*** RECORD SET

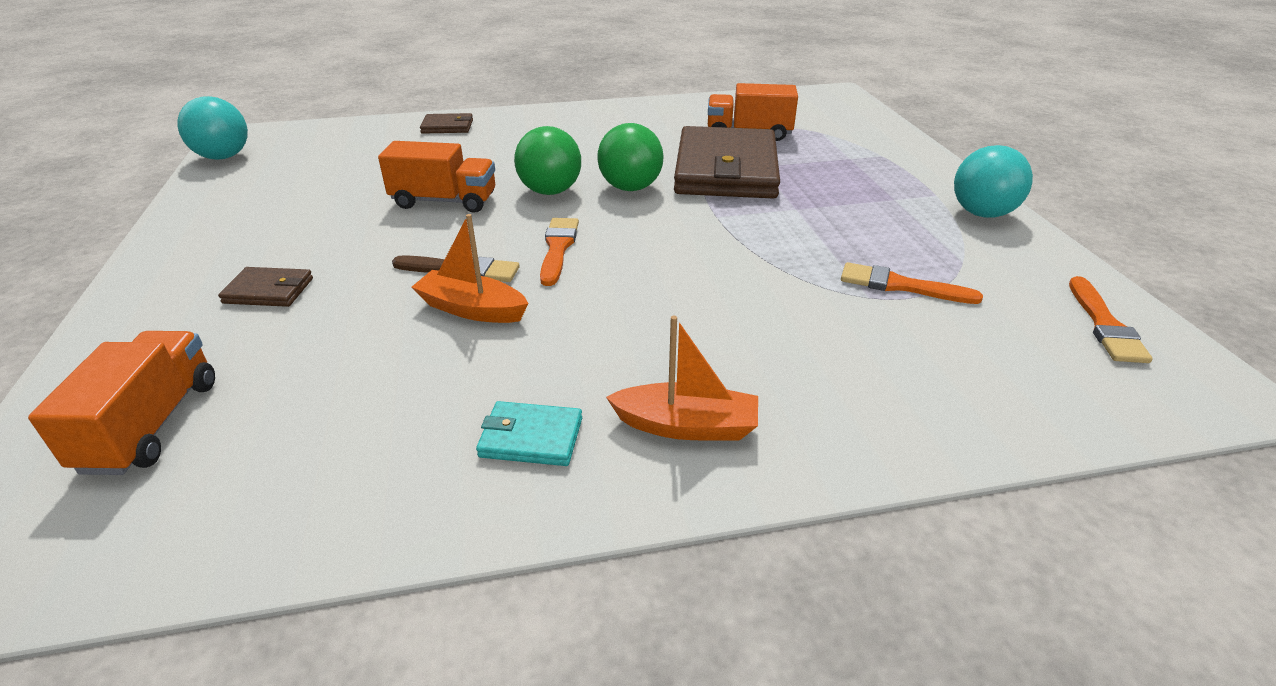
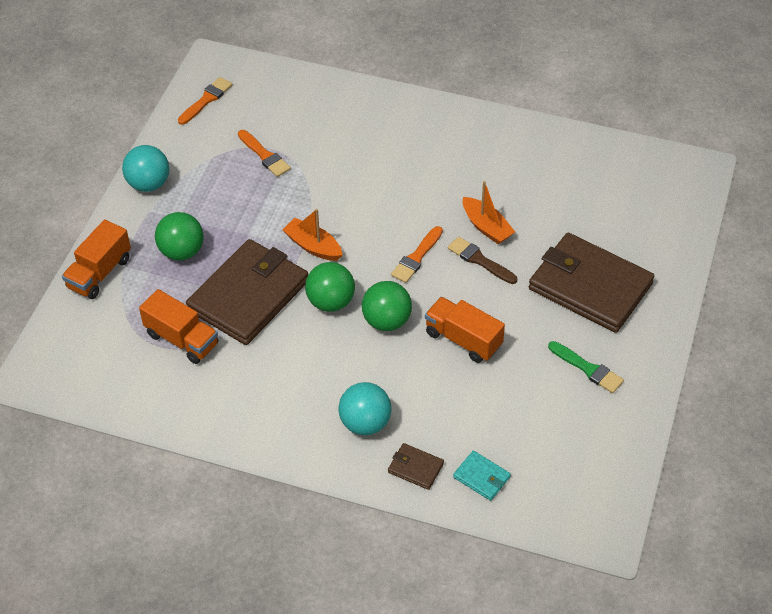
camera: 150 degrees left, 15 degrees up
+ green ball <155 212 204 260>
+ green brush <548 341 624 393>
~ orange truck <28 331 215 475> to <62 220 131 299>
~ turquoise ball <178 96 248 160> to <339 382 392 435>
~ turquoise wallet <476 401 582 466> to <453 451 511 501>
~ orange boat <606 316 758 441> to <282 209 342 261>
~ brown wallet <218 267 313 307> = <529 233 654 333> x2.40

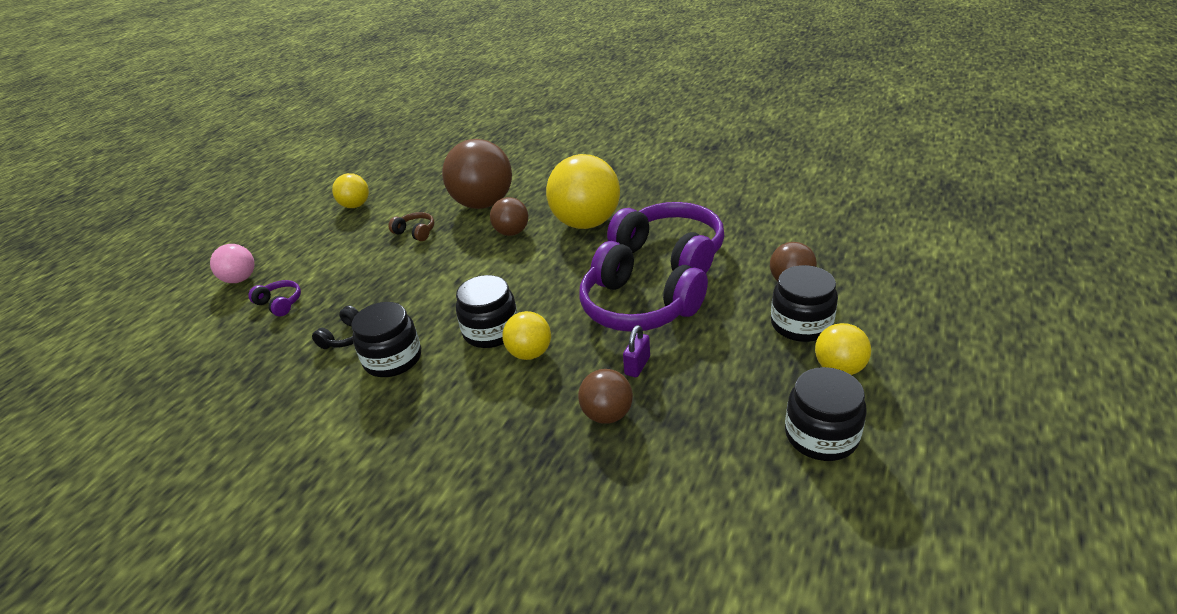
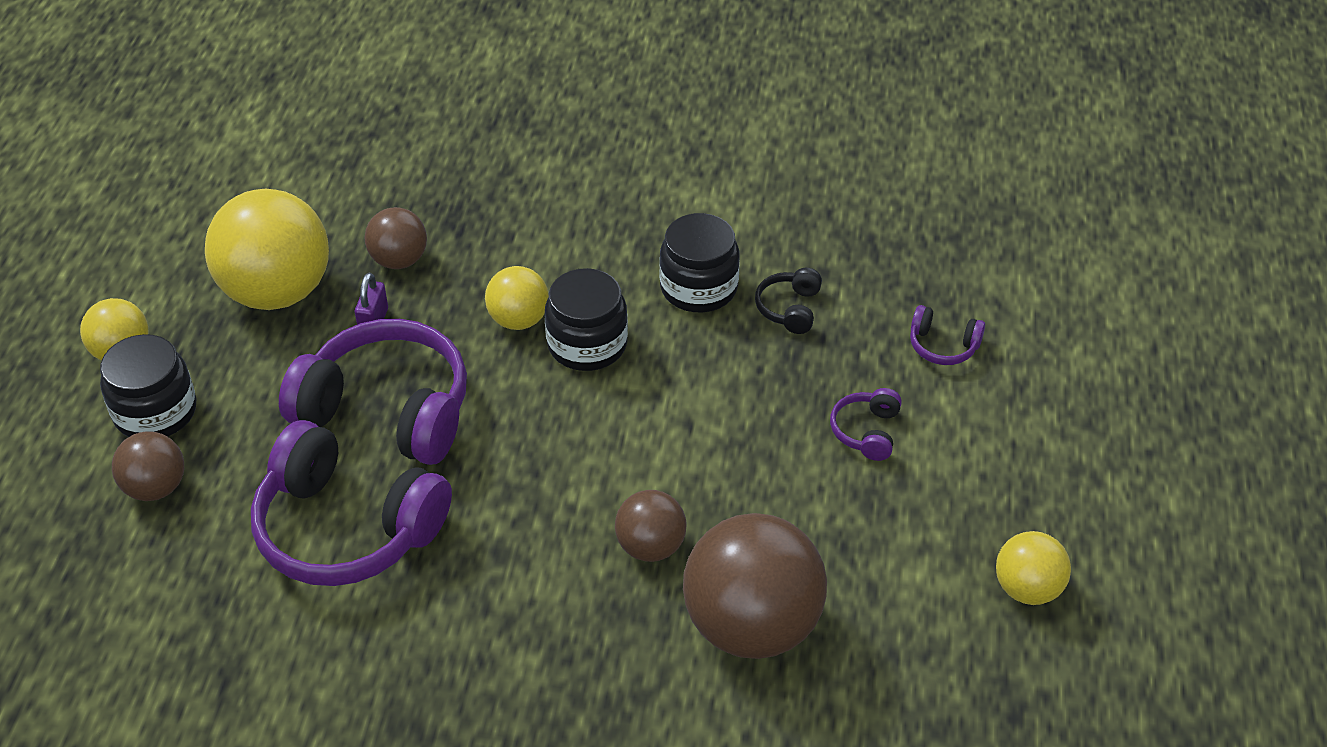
camera: 160 degrees right, 10 degrees up
- pink ball <210 244 255 283>
- brown headphones <389 212 434 241>
- black jar <785 367 866 461>
+ purple headphones <830 388 902 461>
~ yellow ball <546 154 620 229> to <205 189 329 310>

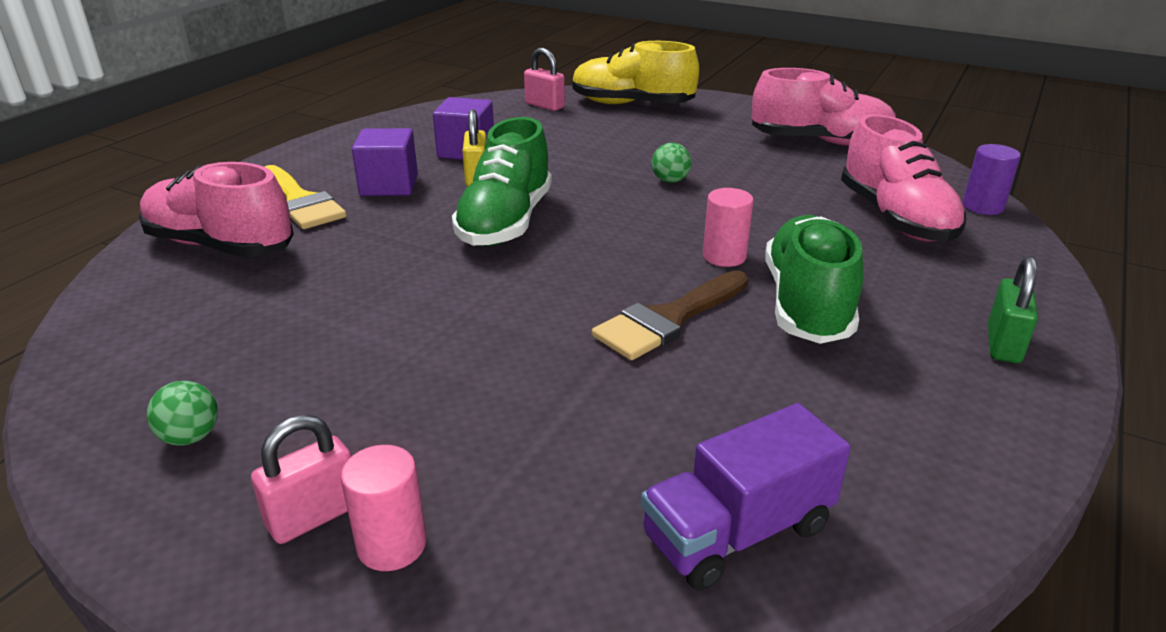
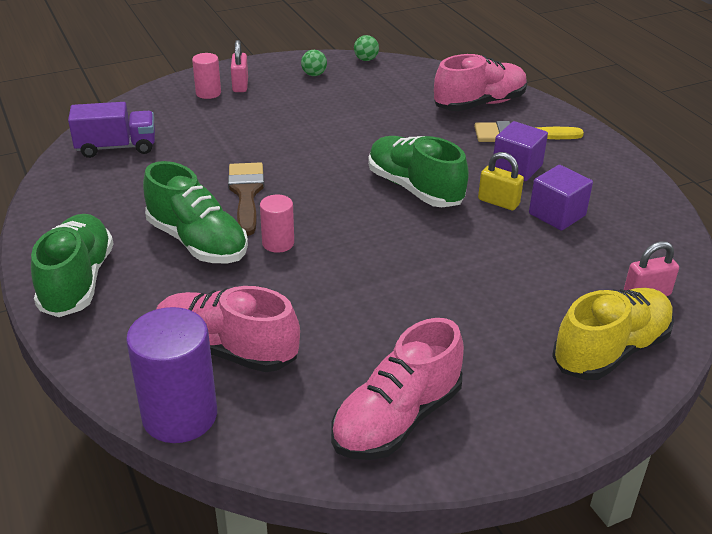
camera: 125 degrees right, 5 degrees up
~ green ball <652 143 691 183> to <354 35 379 61>
~ green padlock <988 256 1038 363> to green shoe <31 214 114 317>
~ purple truck <641 403 851 591> = <68 102 155 158> 75 degrees clockwise
~ purple cylinder <963 144 1021 215> = <126 307 217 443> x1.85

******

Go through the entries and copy every line with "turquoise".

*RESULT FOR THIS TASK:*
~ turquoise ball <178 96 248 160> to <339 382 392 435>
~ turquoise wallet <476 401 582 466> to <453 451 511 501>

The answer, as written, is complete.